Task requirements » Your task is to transcribe all of the records exactly and leave out the pictures.

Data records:
-*-*-
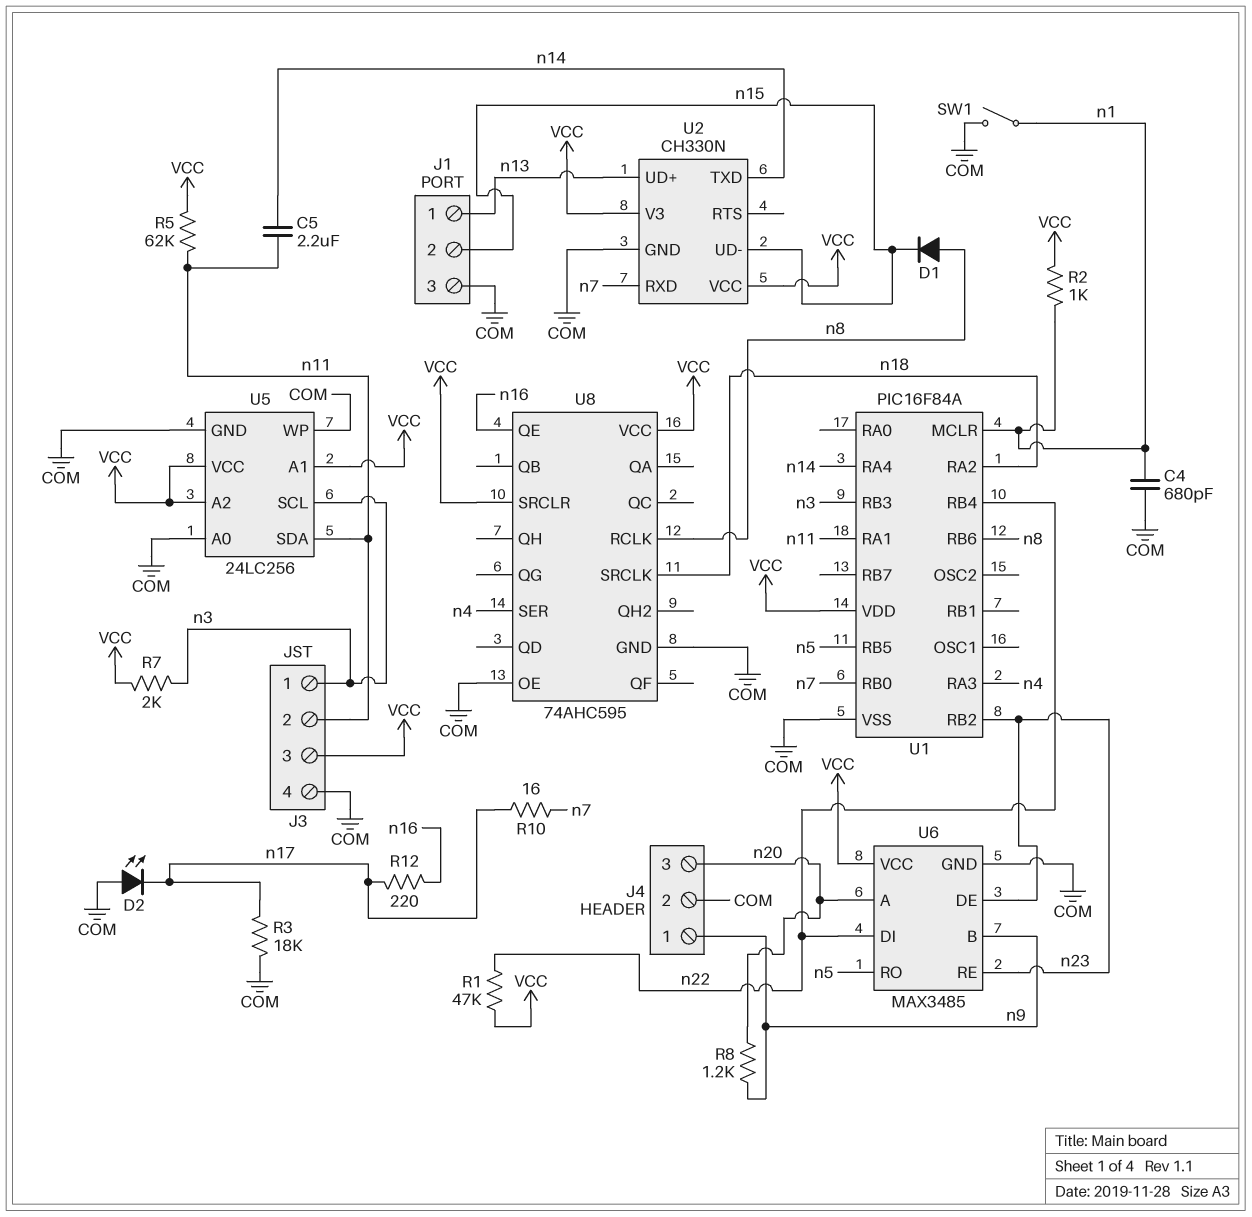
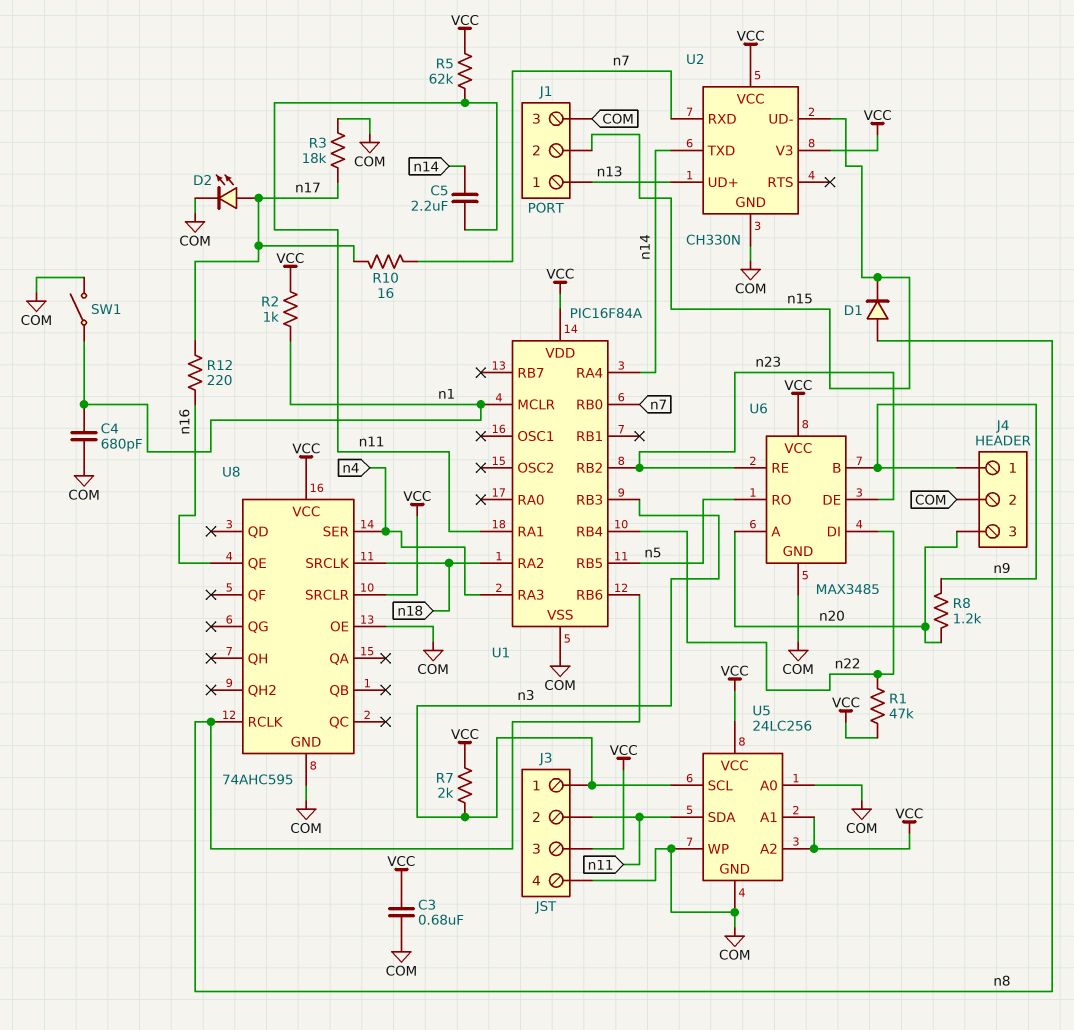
C3: none -> 680nF (COM, VCC)
D2: LED (A COM, K n17) -> LED (A n17, K COM)

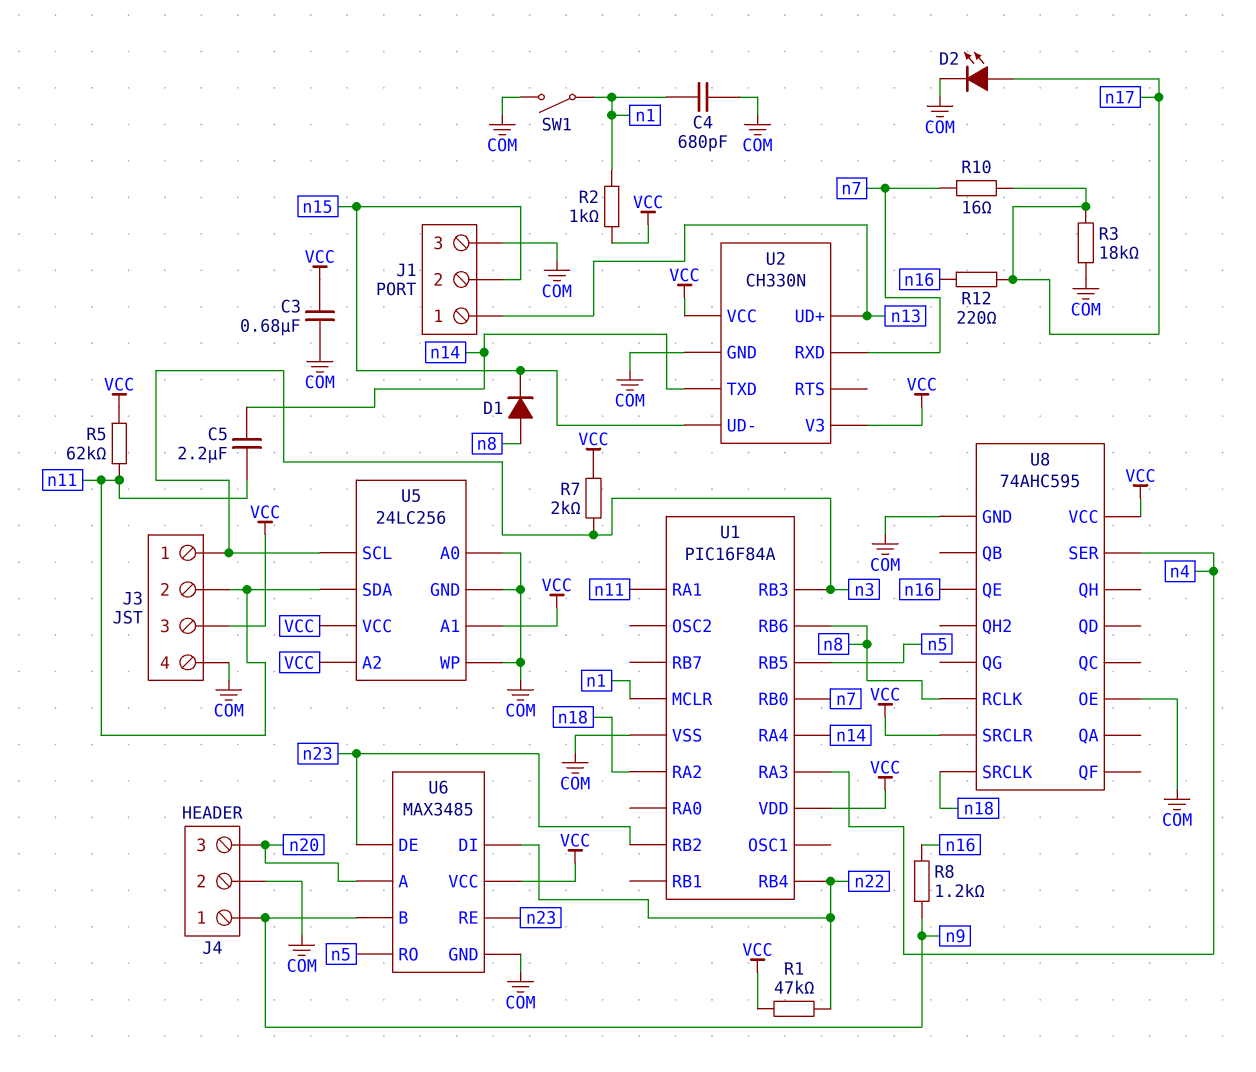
R8: 1.2k (n9, n20) -> 1.2k (n9, n16)

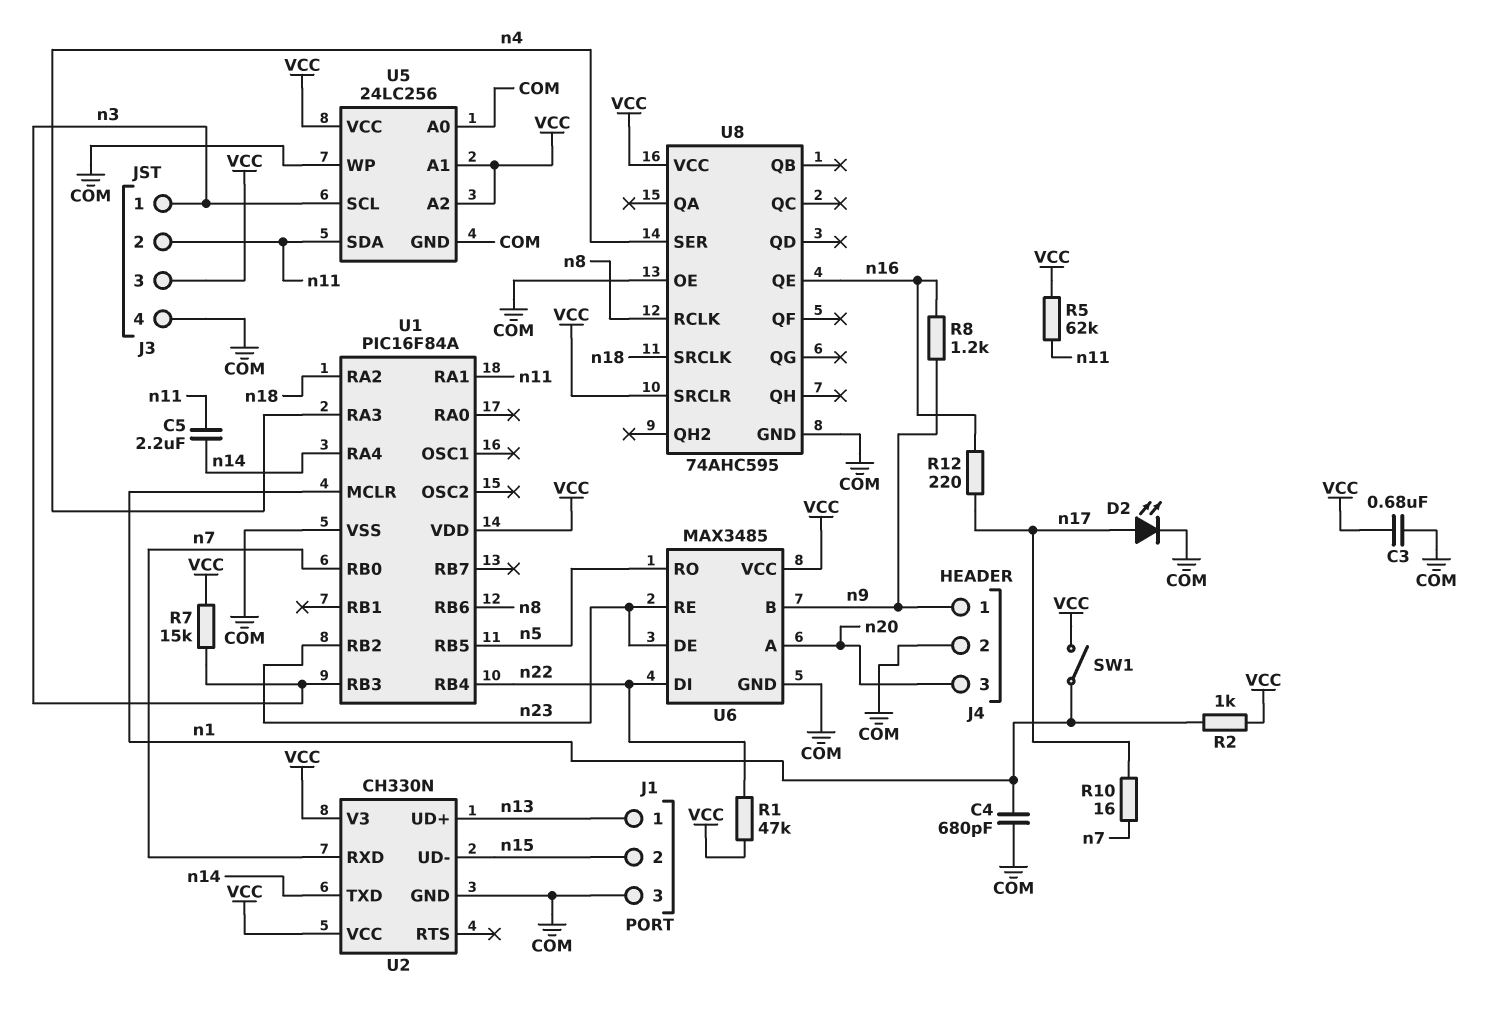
D1: diode (A n8, K n15) -> none
R3: 18k (COM, n17) -> none
R7: 2k (VCC, n3) -> 15k (VCC, n3)
SW1: switch (COM, n1) -> switch (VCC, n1)

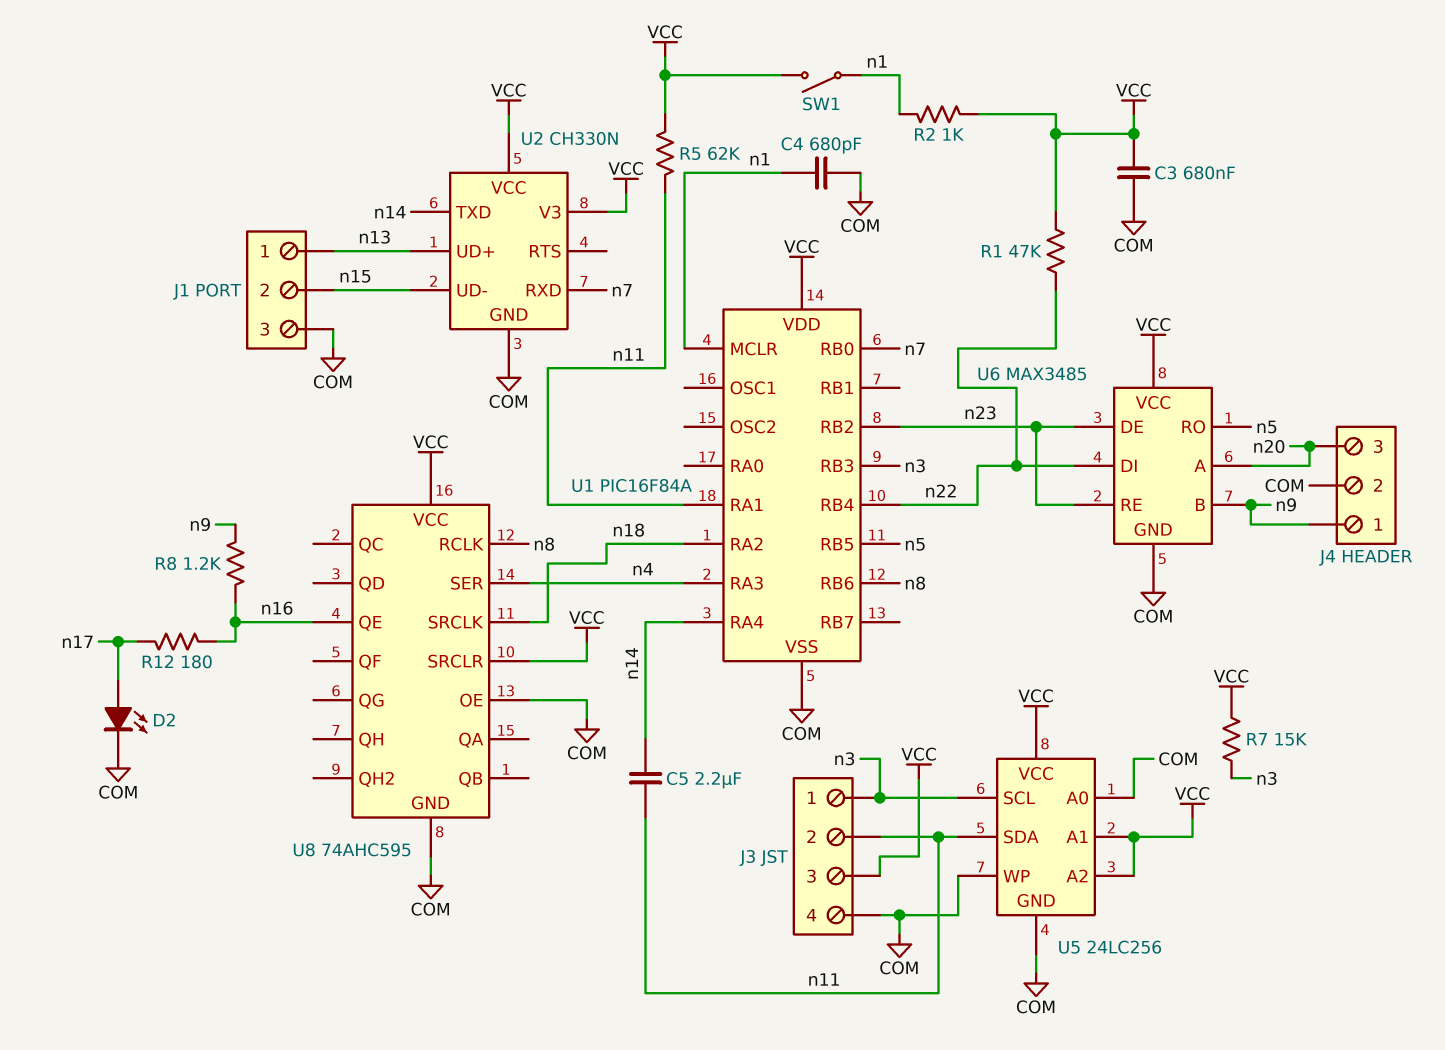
R10: 16 (n7, n17) -> none
R12: 220 (n16, n17) -> 180 (n16, n17)

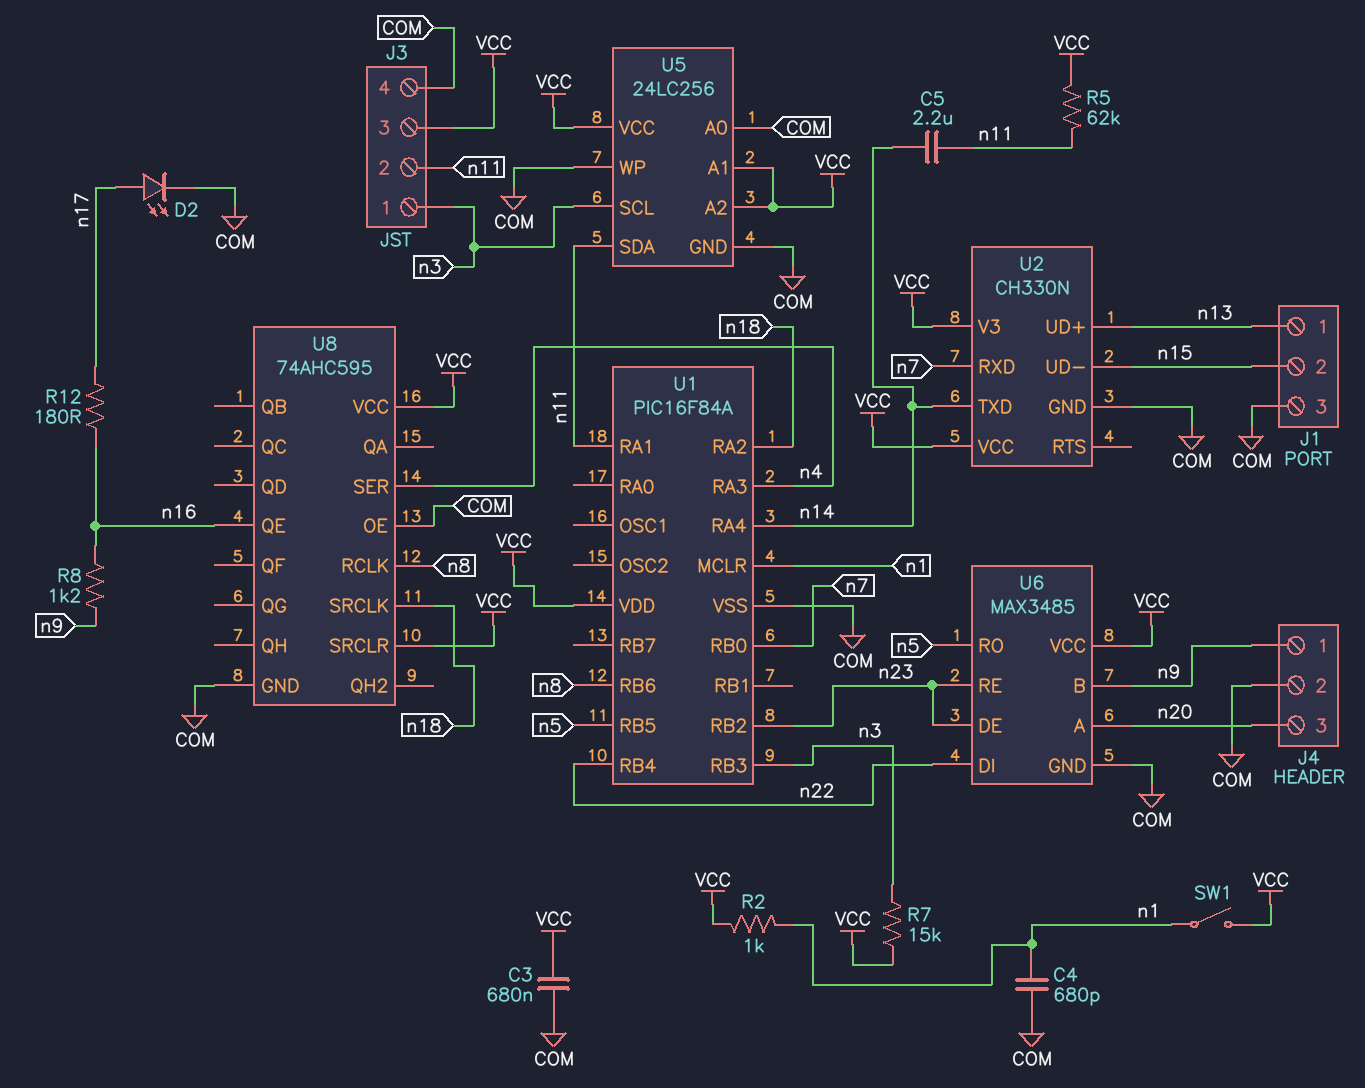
R1: 47k (VCC, n22) -> none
-*-*-
Expected output »
C3: none -> 680nF (COM, VCC)
D2: LED (A COM, K n17) -> LED (A n17, K COM)

R8: 1.2k (n9, n20) -> 1.2k (n9, n16)

D1: diode (A n8, K n15) -> none
R3: 18k (COM, n17) -> none
R7: 2k (VCC, n3) -> 15k (VCC, n3)
SW1: switch (COM, n1) -> switch (VCC, n1)

R10: 16 (n7, n17) -> none
R12: 220 (n16, n17) -> 180 (n16, n17)

R1: 47k (VCC, n22) -> none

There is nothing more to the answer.